Data for the task:
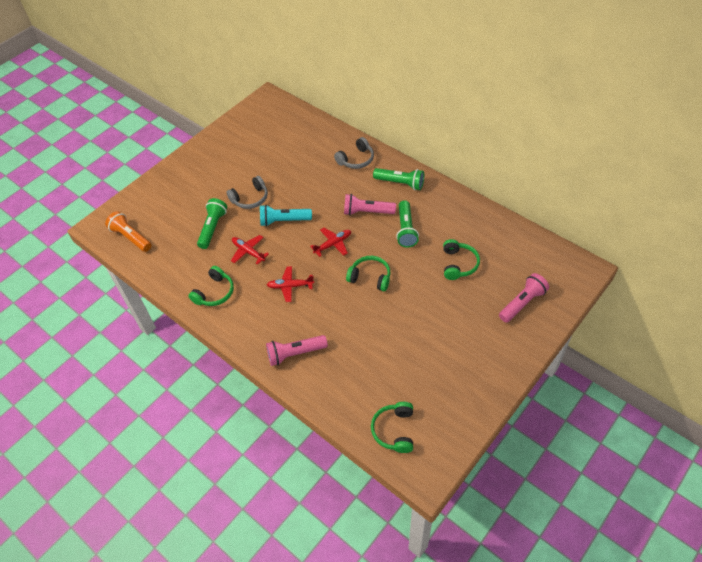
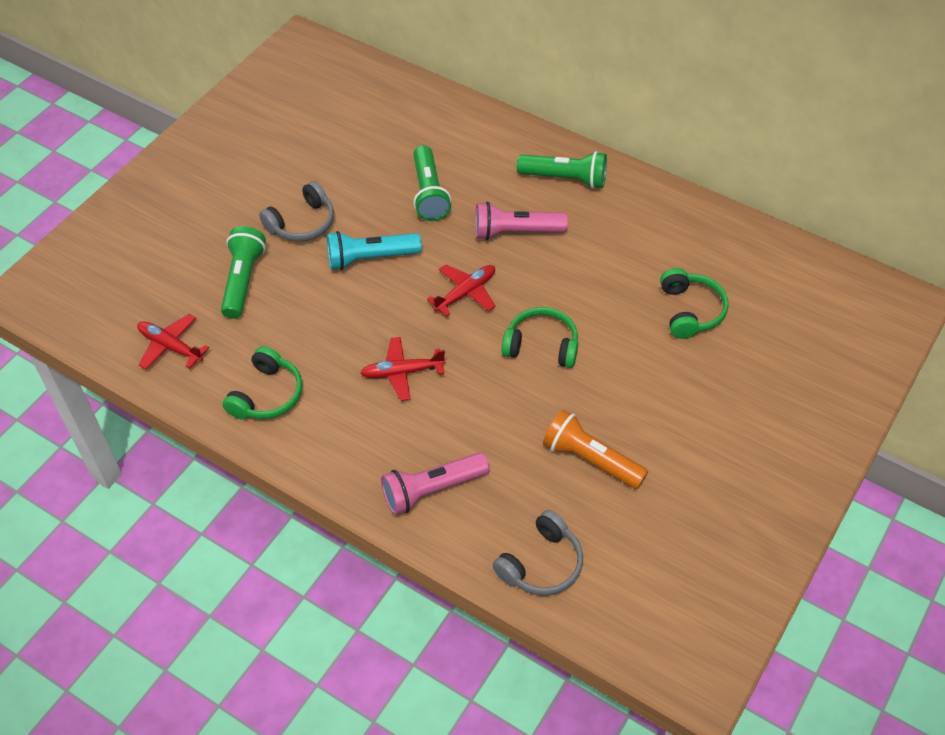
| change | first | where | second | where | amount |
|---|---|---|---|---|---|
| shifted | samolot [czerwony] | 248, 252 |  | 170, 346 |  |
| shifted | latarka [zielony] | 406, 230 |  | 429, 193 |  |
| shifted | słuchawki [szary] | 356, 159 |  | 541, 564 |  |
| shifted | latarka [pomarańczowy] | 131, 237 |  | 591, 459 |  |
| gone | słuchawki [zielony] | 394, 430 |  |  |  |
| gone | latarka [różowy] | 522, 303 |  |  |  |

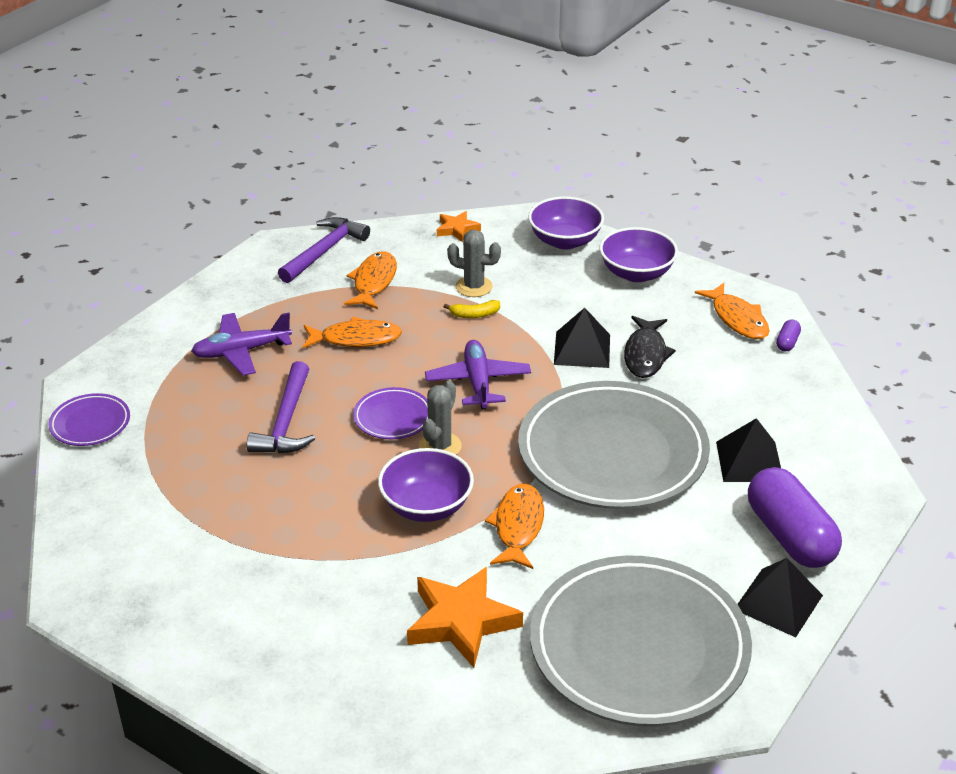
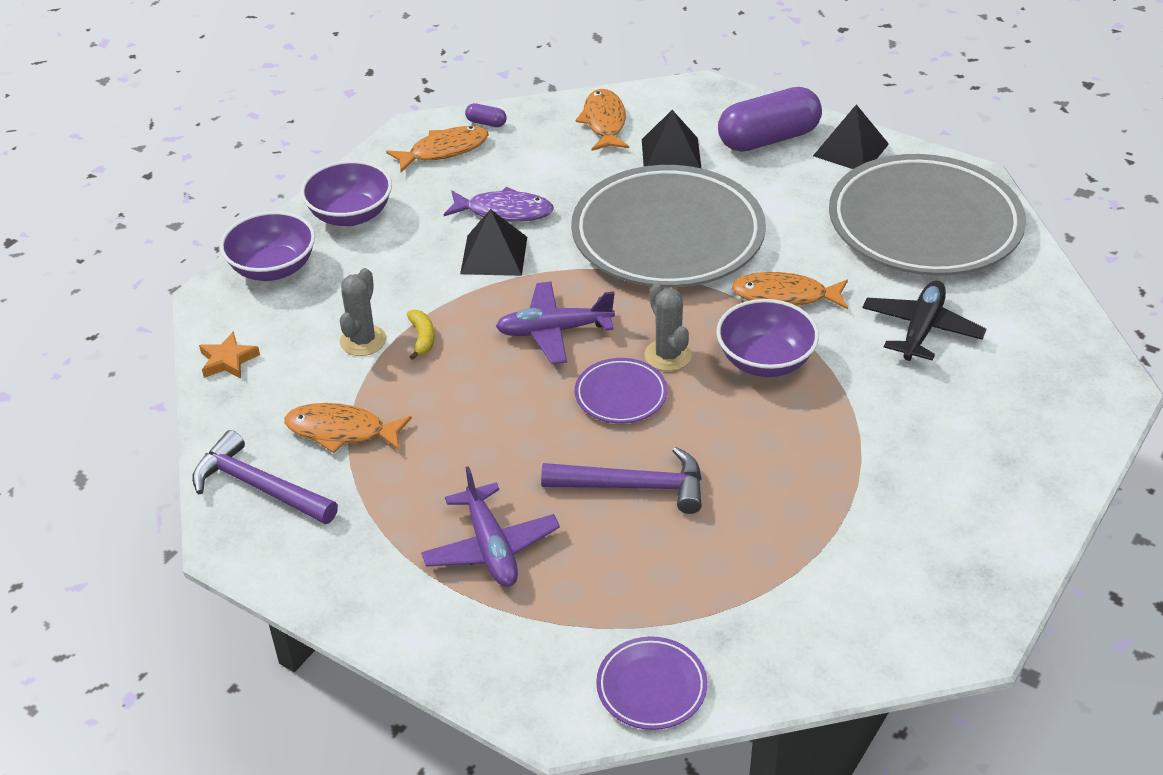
| change | first | where | second | where | amount |
|---|---|---|---|---|---|
| repainted | ryba [czarny] | 645, 354 | ryba [fioletowy] | 504, 212 |  |
| shifted | ryba [pomarańczowy] | 356, 339 |  | 604, 122 |  |
| rotated | kaktus [szary] | 440, 446 |  | 668, 355 | 45 degrees clockwise |
| swapped | gwiazda [pomarańczowy] | 462, 621 | samolot [czarny] | 921, 329 |  |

Activity:
Beginning at the line with "shifted | samolot", reproduce word for word each line through the last line of the records. Include both ends but no pictures.

Answer box:
| shifted | samolot [czerwony] | 248, 252 |  | 170, 346 |  |
| shifted | latarka [zielony] | 406, 230 |  | 429, 193 |  |
| shifted | słuchawki [szary] | 356, 159 |  | 541, 564 |  |
| shifted | latarka [pomarańczowy] | 131, 237 |  | 591, 459 |  |
| gone | słuchawki [zielony] | 394, 430 |  |  |  |
| gone | latarka [różowy] | 522, 303 |  |  |  |

| change | first | where | second | where | amount |
|---|---|---|---|---|---|
| repainted | ryba [czarny] | 645, 354 | ryba [fioletowy] | 504, 212 |  |
| shifted | ryba [pomarańczowy] | 356, 339 |  | 604, 122 |  |
| rotated | kaktus [szary] | 440, 446 |  | 668, 355 | 45 degrees clockwise |
| swapped | gwiazda [pomarańczowy] | 462, 621 | samolot [czarny] | 921, 329 |  |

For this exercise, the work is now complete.